> [Task to carry out] Please transcribe the records precisely; pictures stay out of your copy.

> [Object tally comparisons]
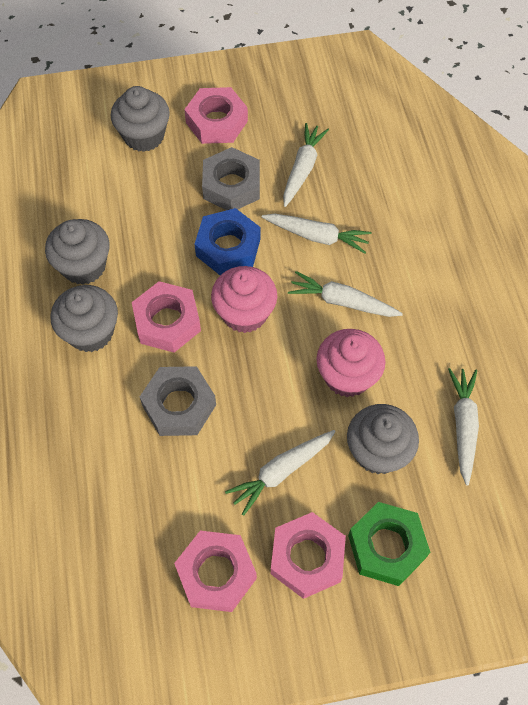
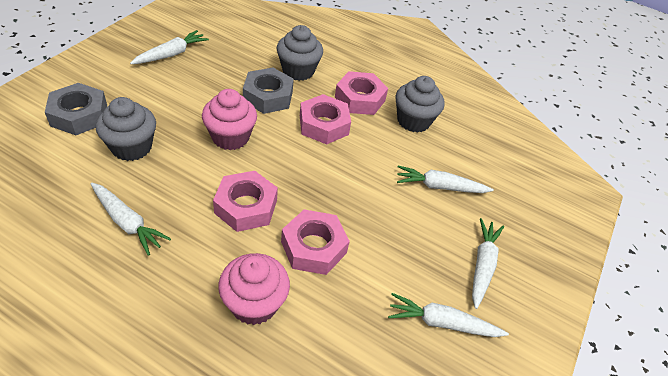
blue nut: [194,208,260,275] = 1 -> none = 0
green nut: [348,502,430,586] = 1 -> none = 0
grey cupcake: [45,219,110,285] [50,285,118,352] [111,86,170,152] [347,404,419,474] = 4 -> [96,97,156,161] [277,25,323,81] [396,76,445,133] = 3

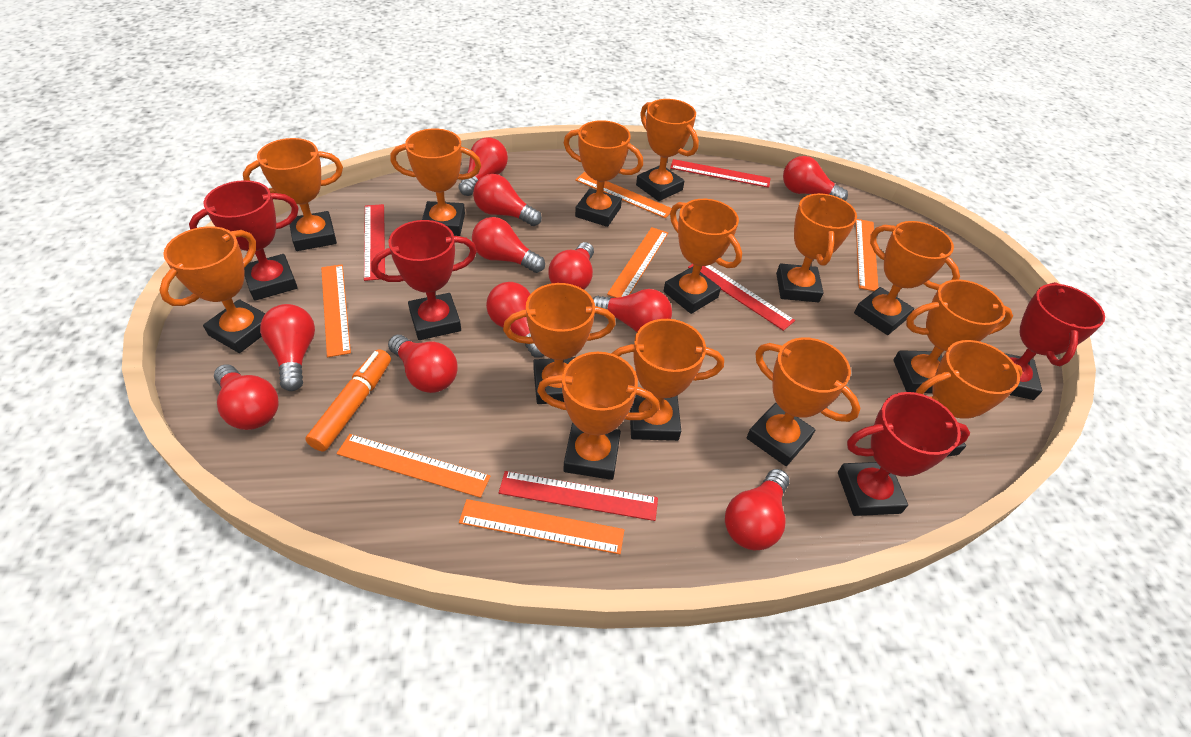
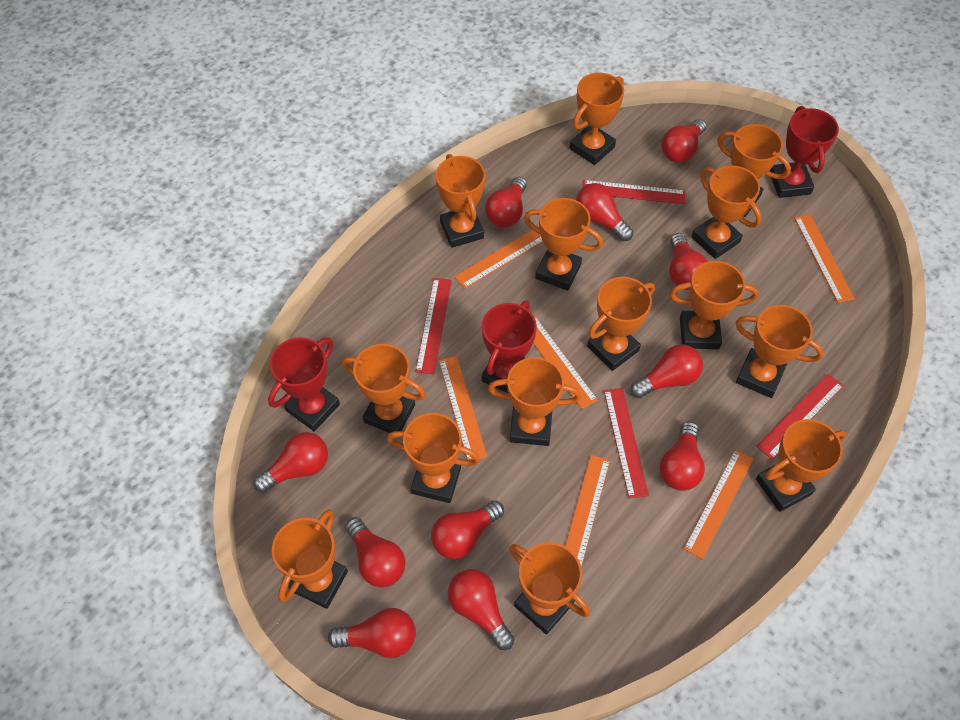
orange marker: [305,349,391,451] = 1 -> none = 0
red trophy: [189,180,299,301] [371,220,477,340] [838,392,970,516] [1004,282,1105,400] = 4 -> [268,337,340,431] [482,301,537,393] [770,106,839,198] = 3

> [Result of the task]
blue nut: [194,208,260,275] = 1 -> none = 0
green nut: [348,502,430,586] = 1 -> none = 0
grey cupcake: [45,219,110,285] [50,285,118,352] [111,86,170,152] [347,404,419,474] = 4 -> [96,97,156,161] [277,25,323,81] [396,76,445,133] = 3

orange marker: [305,349,391,451] = 1 -> none = 0
red trophy: [189,180,299,301] [371,220,477,340] [838,392,970,516] [1004,282,1105,400] = 4 -> [268,337,340,431] [482,301,537,393] [770,106,839,198] = 3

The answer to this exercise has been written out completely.